Edit difference data

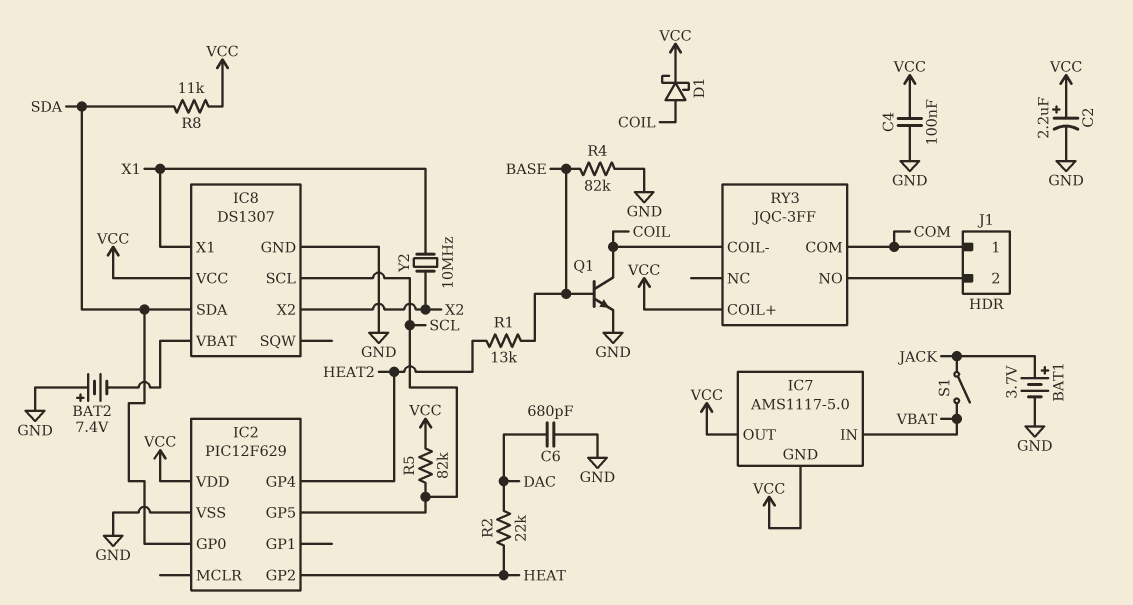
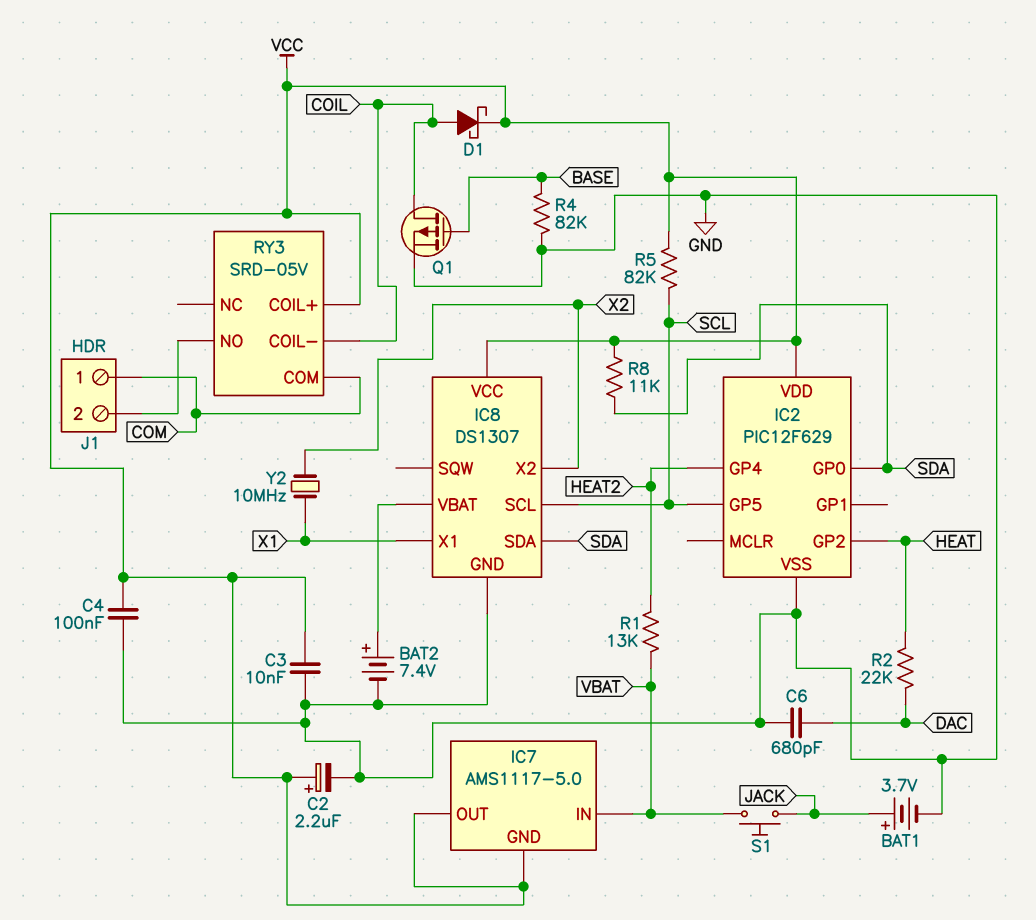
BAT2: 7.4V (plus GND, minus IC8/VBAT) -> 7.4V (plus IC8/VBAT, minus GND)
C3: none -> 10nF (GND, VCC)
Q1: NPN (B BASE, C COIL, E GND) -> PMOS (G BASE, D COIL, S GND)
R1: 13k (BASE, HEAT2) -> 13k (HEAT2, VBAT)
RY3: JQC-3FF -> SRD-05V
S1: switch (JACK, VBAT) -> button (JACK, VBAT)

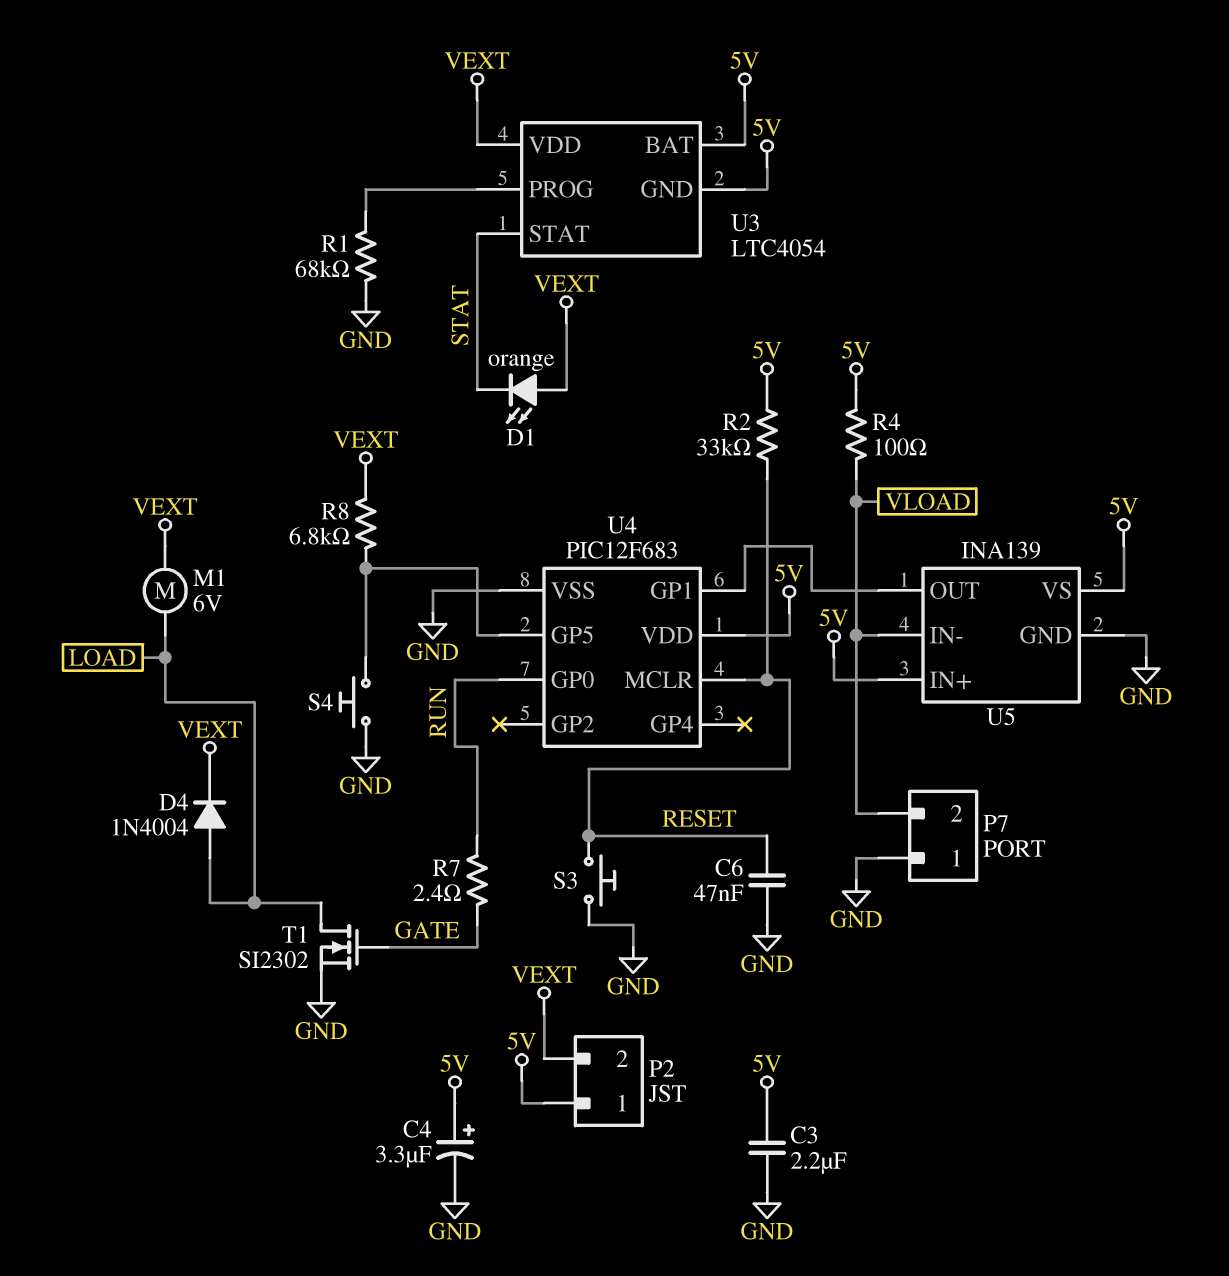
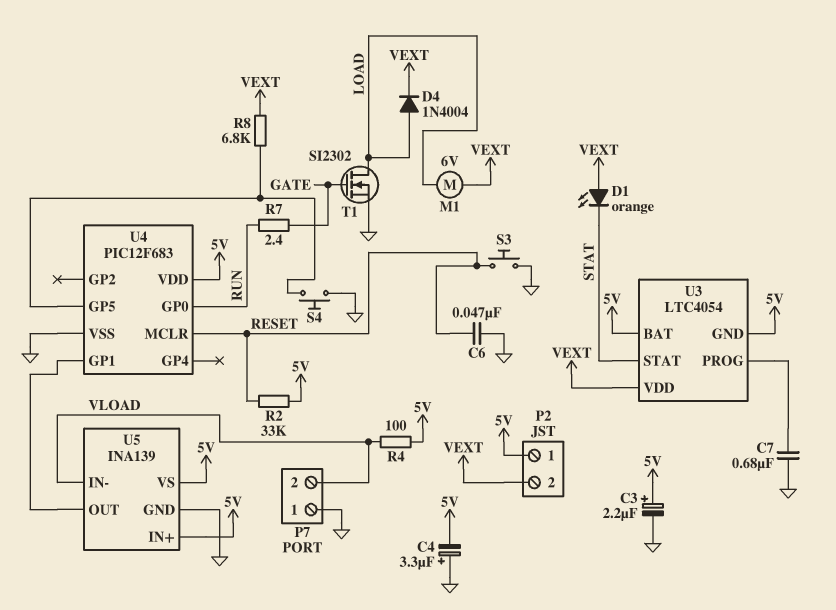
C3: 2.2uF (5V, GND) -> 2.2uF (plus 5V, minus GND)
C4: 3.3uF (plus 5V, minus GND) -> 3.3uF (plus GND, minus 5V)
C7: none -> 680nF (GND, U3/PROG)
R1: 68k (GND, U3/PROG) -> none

## Description of the task:
The lines to restate word for word run from the line that contains "C3: none -> 10nF (GND, VCC)" through the end of the entries above, both ends included. Leave out all pictures and write nothing else.

## Output for this task:
C3: none -> 10nF (GND, VCC)
Q1: NPN (B BASE, C COIL, E GND) -> PMOS (G BASE, D COIL, S GND)
R1: 13k (BASE, HEAT2) -> 13k (HEAT2, VBAT)
RY3: JQC-3FF -> SRD-05V
S1: switch (JACK, VBAT) -> button (JACK, VBAT)

C3: 2.2uF (5V, GND) -> 2.2uF (plus 5V, minus GND)
C4: 3.3uF (plus 5V, minus GND) -> 3.3uF (plus GND, minus 5V)
C7: none -> 680nF (GND, U3/PROG)
R1: 68k (GND, U3/PROG) -> none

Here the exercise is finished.